■ **DATA RECORDS**
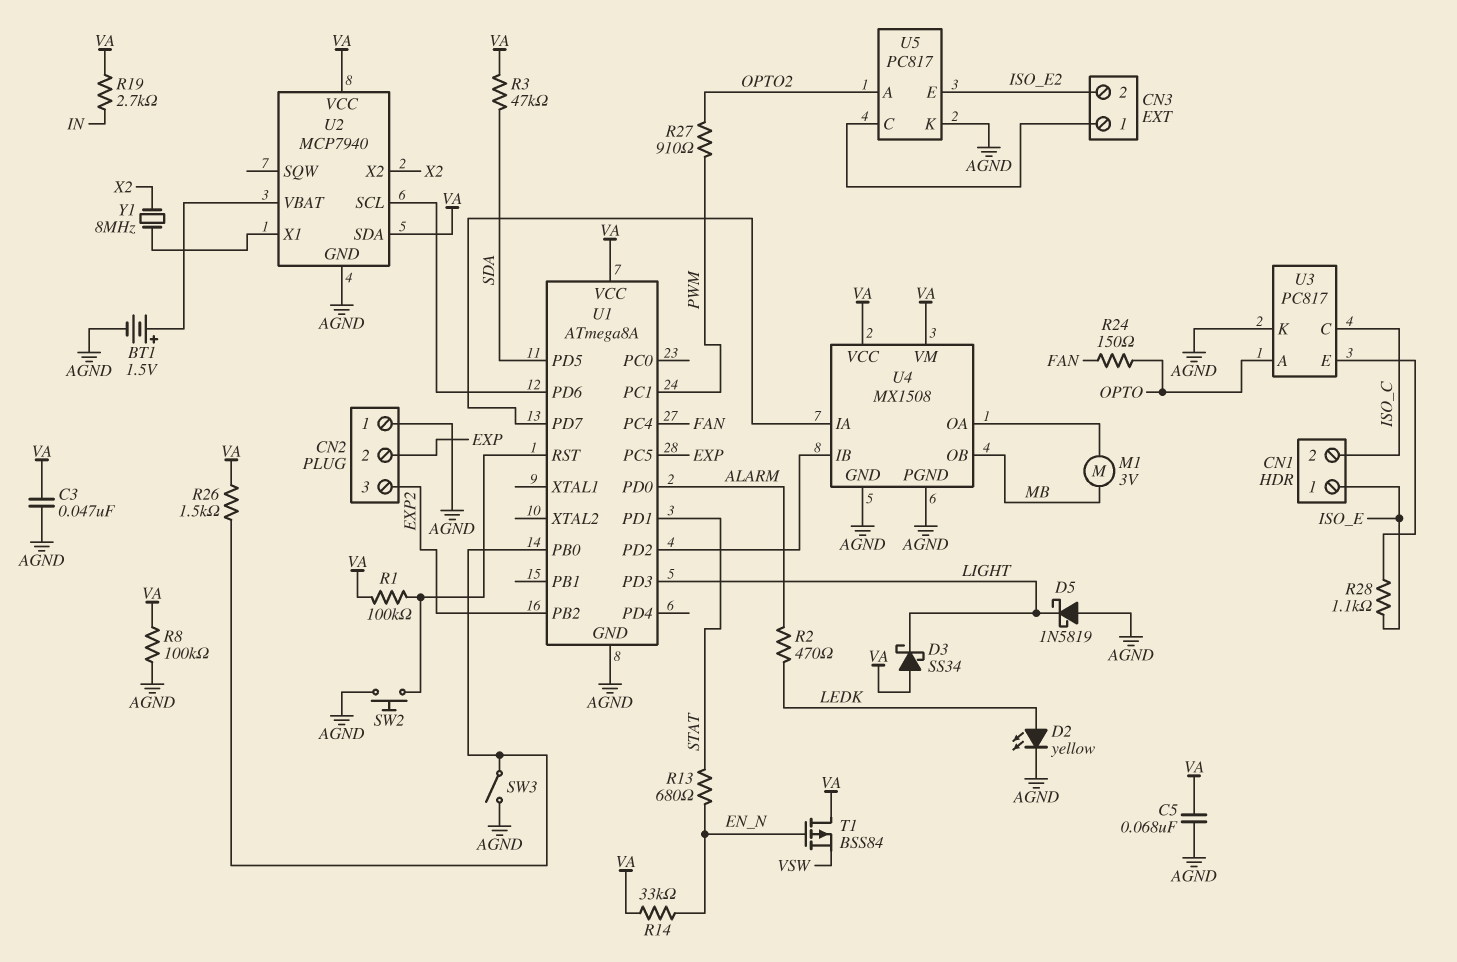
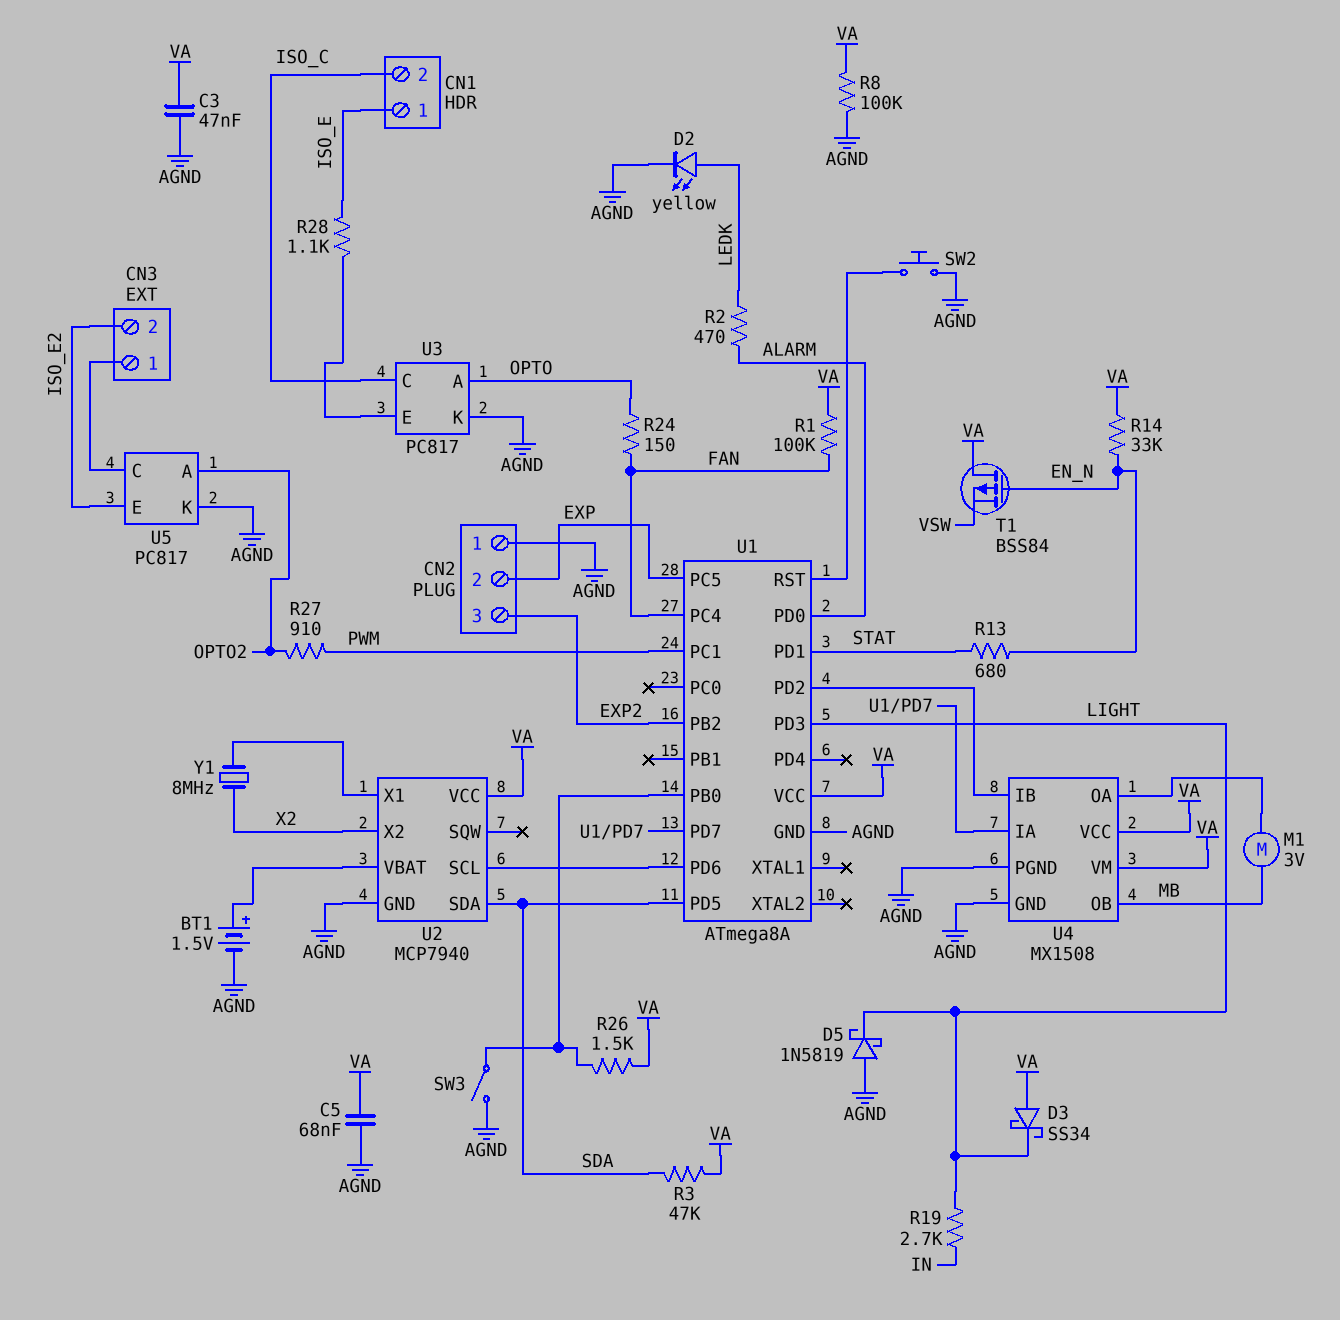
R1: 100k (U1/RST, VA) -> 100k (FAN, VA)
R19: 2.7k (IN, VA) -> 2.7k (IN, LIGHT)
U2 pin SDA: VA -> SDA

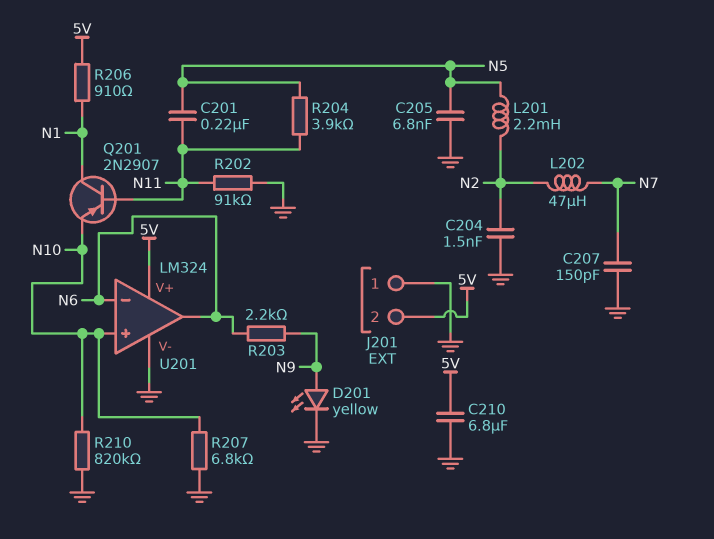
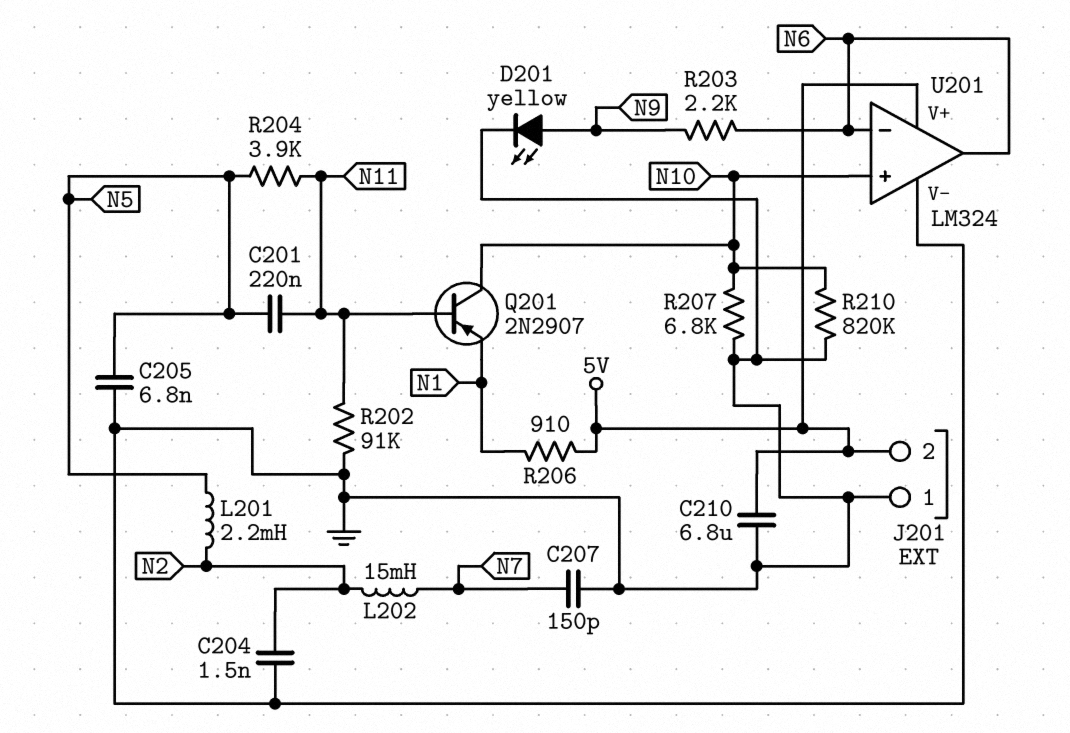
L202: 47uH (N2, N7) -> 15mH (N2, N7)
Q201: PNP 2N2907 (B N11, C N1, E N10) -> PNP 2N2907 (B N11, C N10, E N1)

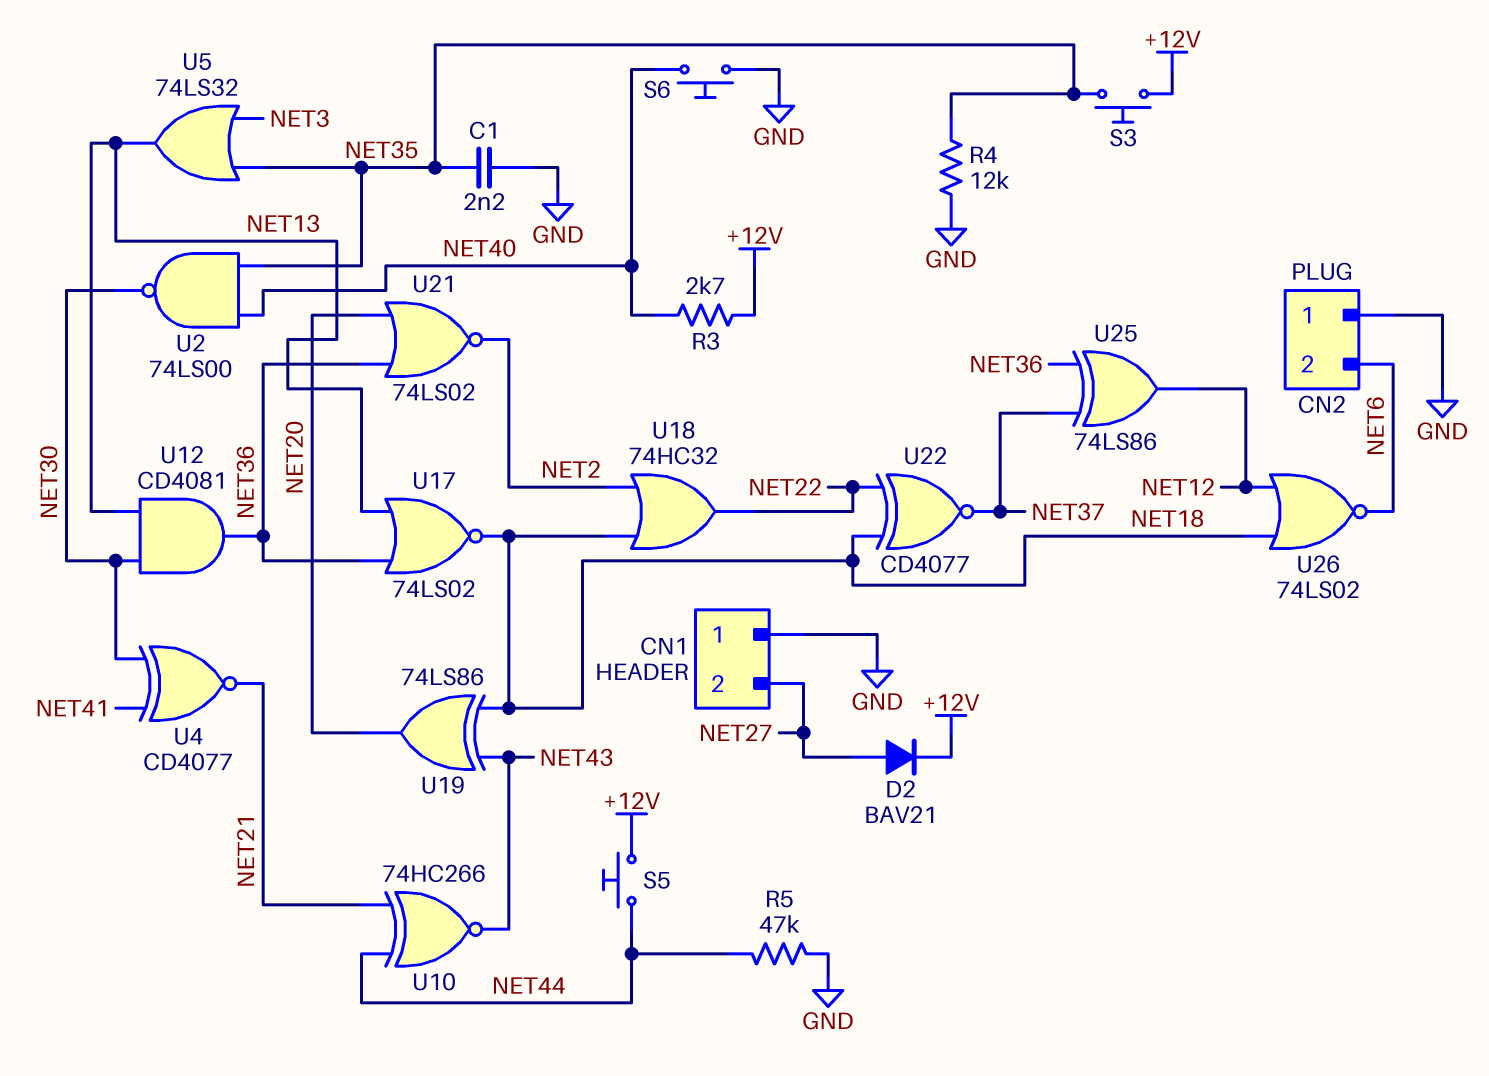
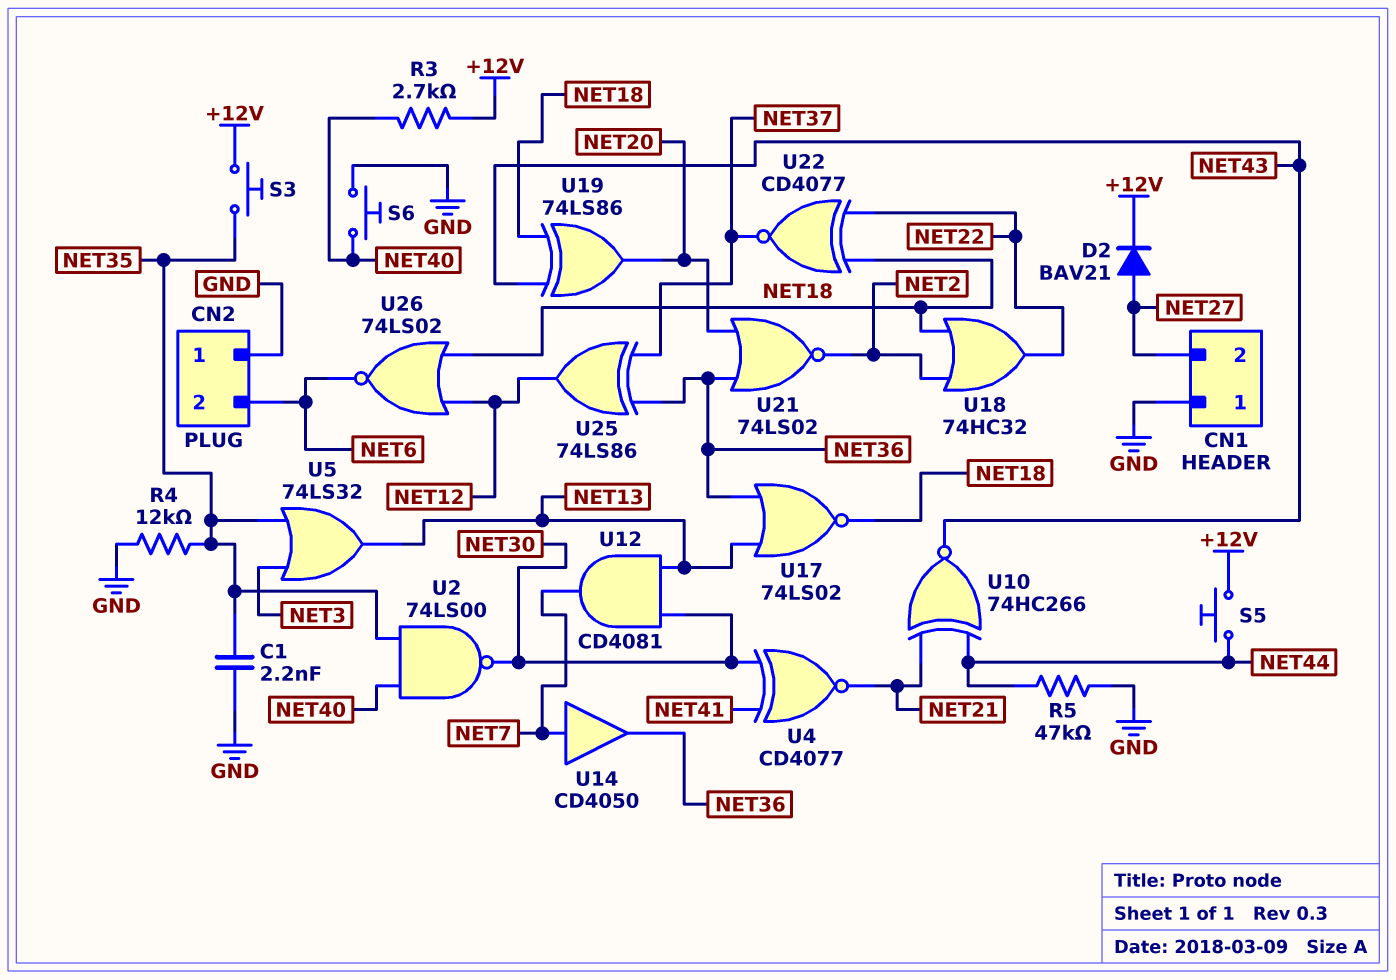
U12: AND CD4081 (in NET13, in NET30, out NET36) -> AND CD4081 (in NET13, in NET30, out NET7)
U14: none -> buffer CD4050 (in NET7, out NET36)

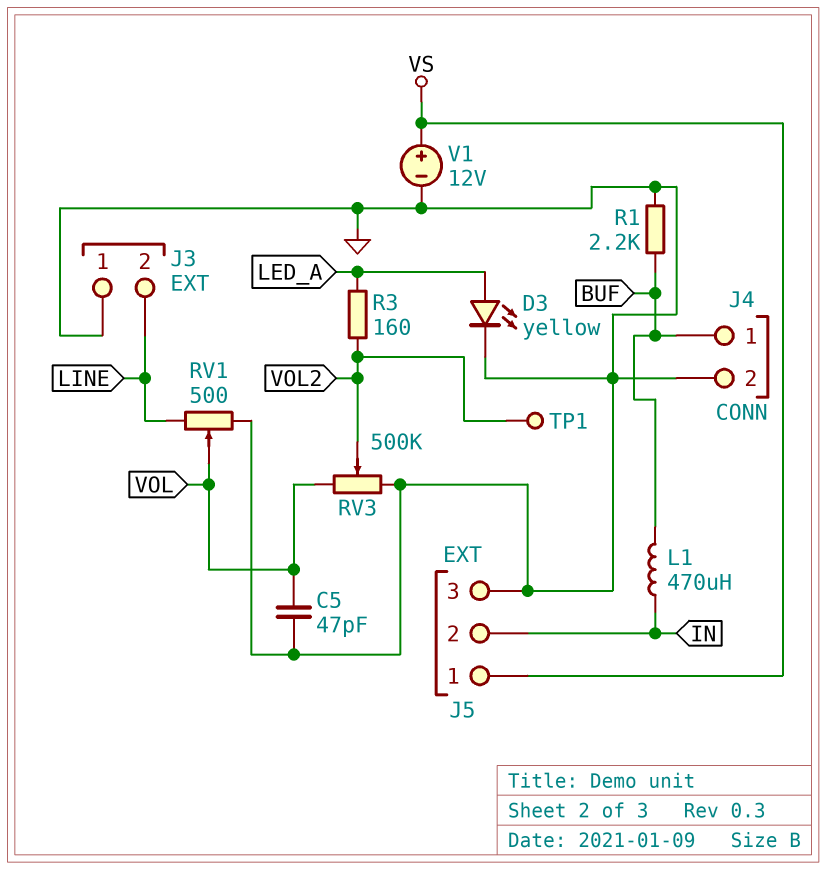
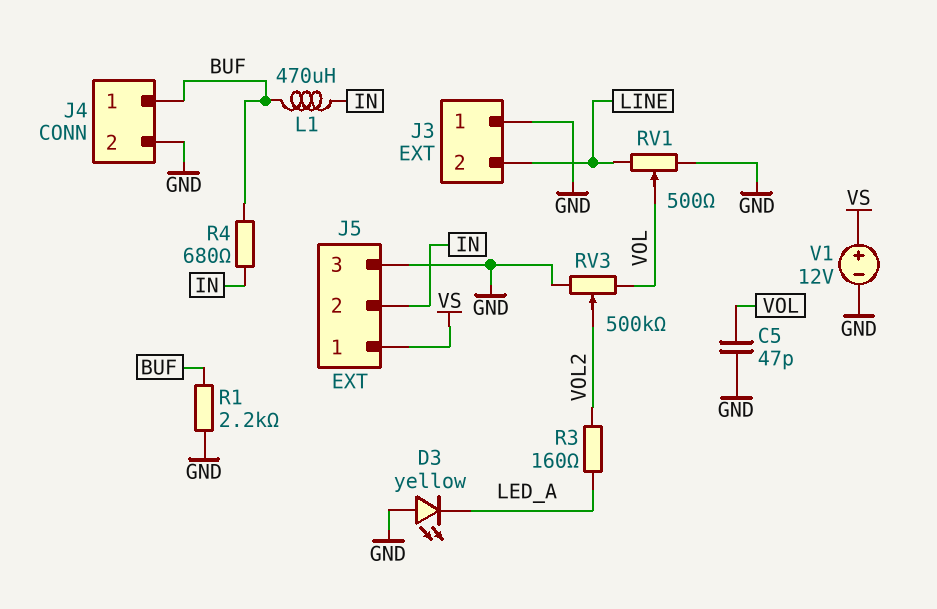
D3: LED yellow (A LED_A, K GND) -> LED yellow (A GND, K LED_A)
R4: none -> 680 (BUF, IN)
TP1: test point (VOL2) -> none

■ **TASK DETAILS**
Copy out every line from the material above where the string "none" turns up.

■ **RESULT**
U14: none -> buffer CD4050 (in NET7, out NET36)
R4: none -> 680 (BUF, IN)
TP1: test point (VOL2) -> none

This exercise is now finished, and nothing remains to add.